[Records from a dataset]
------------------------------

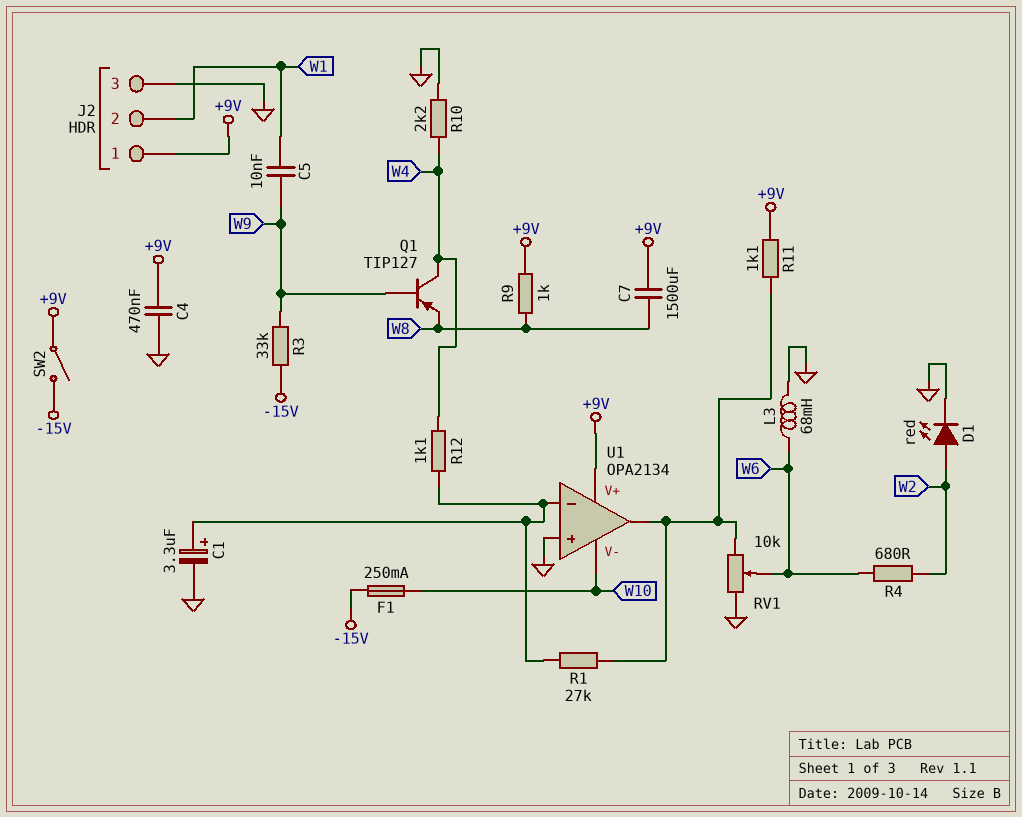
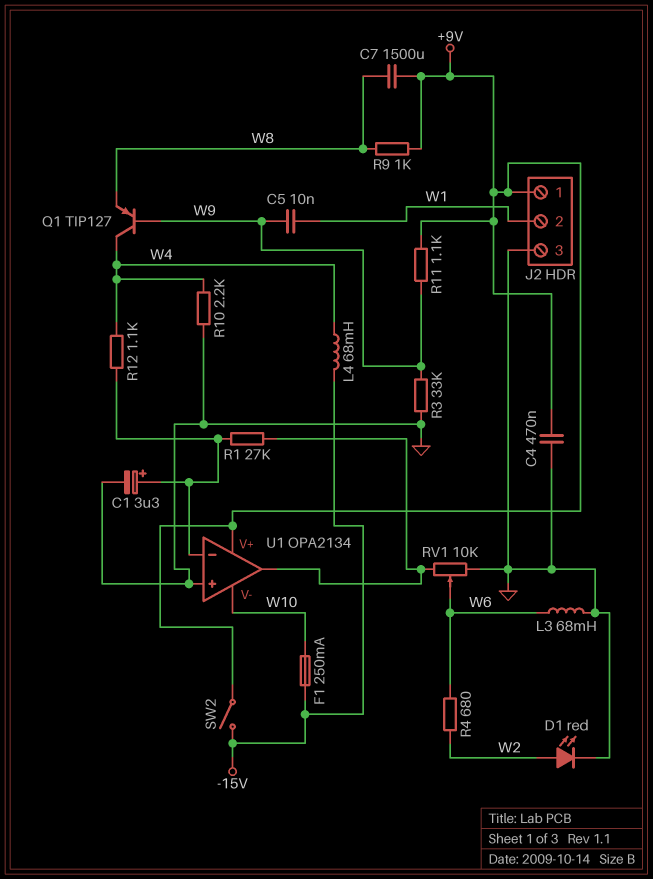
L4: none -> 68mH (-15V, W4)
R3: 33k (-15V, W9) -> 33k (GND, W9)
R11: 1.1k (+9V, U1/out) -> 1.1k (+9V, W9)

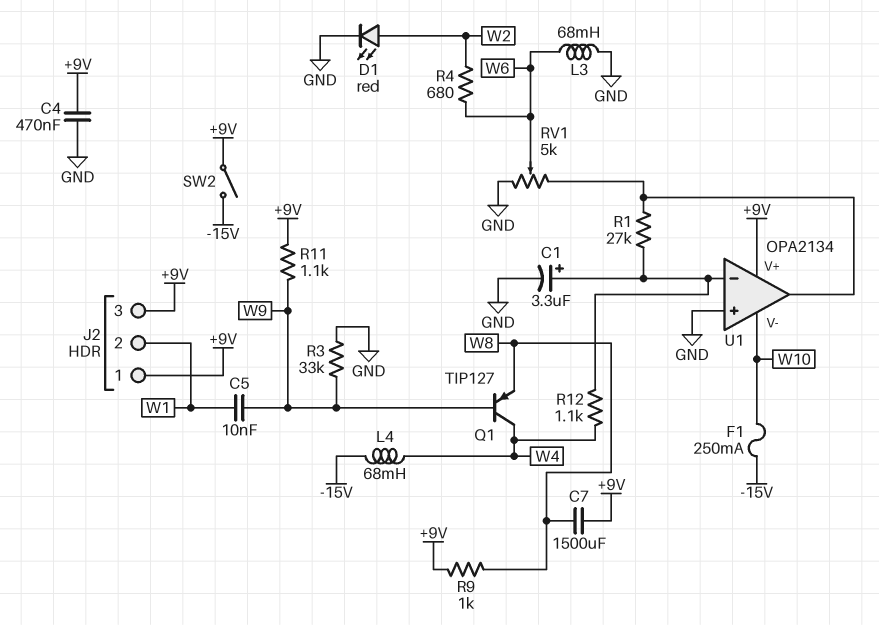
J2 pin 3: GND -> +9V
R10: 2.2k (GND, W4) -> none
RV1: 10k (GND, U1/out, wiper W6) -> 5k (GND, U1/out, wiper W6)

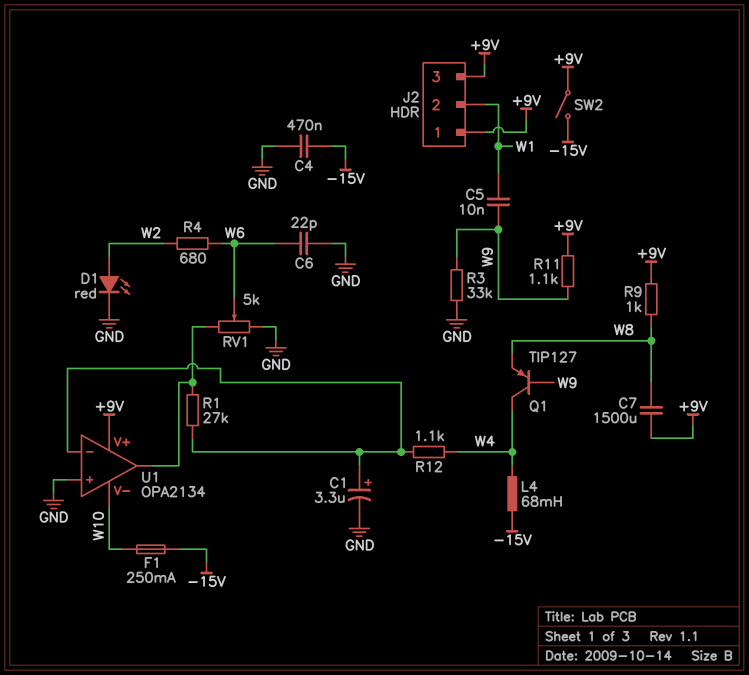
C4: 470nF (+9V, GND) -> 470nF (-15V, GND)
C6: none -> 22pF (GND, W6)
L3: 68mH (GND, W6) -> none

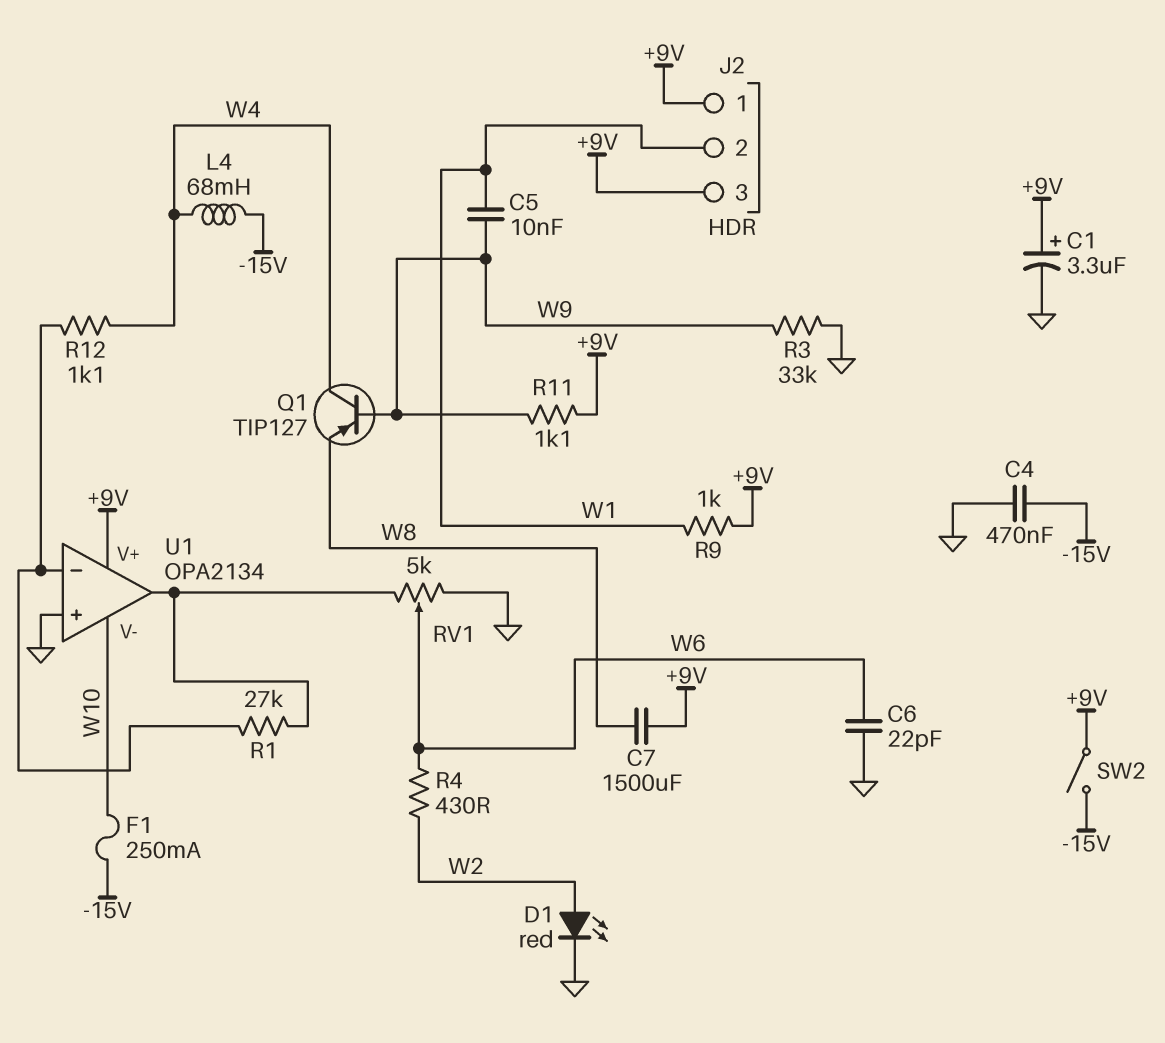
C1: 3.3uF (plus U1/in-, minus GND) -> 3.3uF (plus +9V, minus GND)
R4: 680 (W2, W6) -> 430 (W2, W6)
R9: 1k (+9V, W8) -> 1k (+9V, W1)

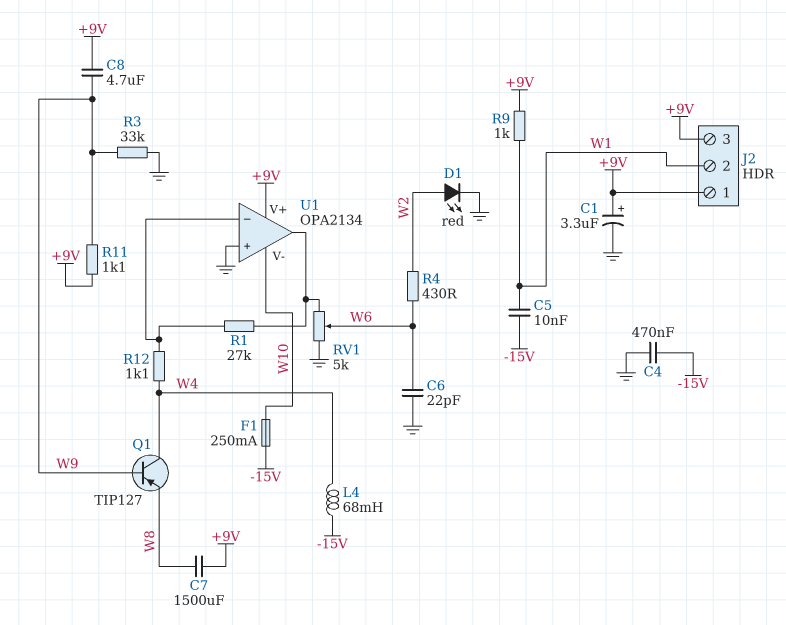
C5: 10nF (W1, W9) -> 10nF (-15V, W1)
C8: none -> 4.7uF (+9V, W9)
SW2: switch (+9V, -15V) -> none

------------------------------

- TASK DESCRIPTION -
Beginning at the line that contains "R11: 1.1k (+9V, U1/out) -> 1.1k (+9V, W9)" and ending at the last line of the data, return each line exactly; no picture belongs in the copy.

- RESULT -
R11: 1.1k (+9V, U1/out) -> 1.1k (+9V, W9)

J2 pin 3: GND -> +9V
R10: 2.2k (GND, W4) -> none
RV1: 10k (GND, U1/out, wiper W6) -> 5k (GND, U1/out, wiper W6)

C4: 470nF (+9V, GND) -> 470nF (-15V, GND)
C6: none -> 22pF (GND, W6)
L3: 68mH (GND, W6) -> none

C1: 3.3uF (plus U1/in-, minus GND) -> 3.3uF (plus +9V, minus GND)
R4: 680 (W2, W6) -> 430 (W2, W6)
R9: 1k (+9V, W8) -> 1k (+9V, W1)

C5: 10nF (W1, W9) -> 10nF (-15V, W1)
C8: none -> 4.7uF (+9V, W9)
SW2: switch (+9V, -15V) -> none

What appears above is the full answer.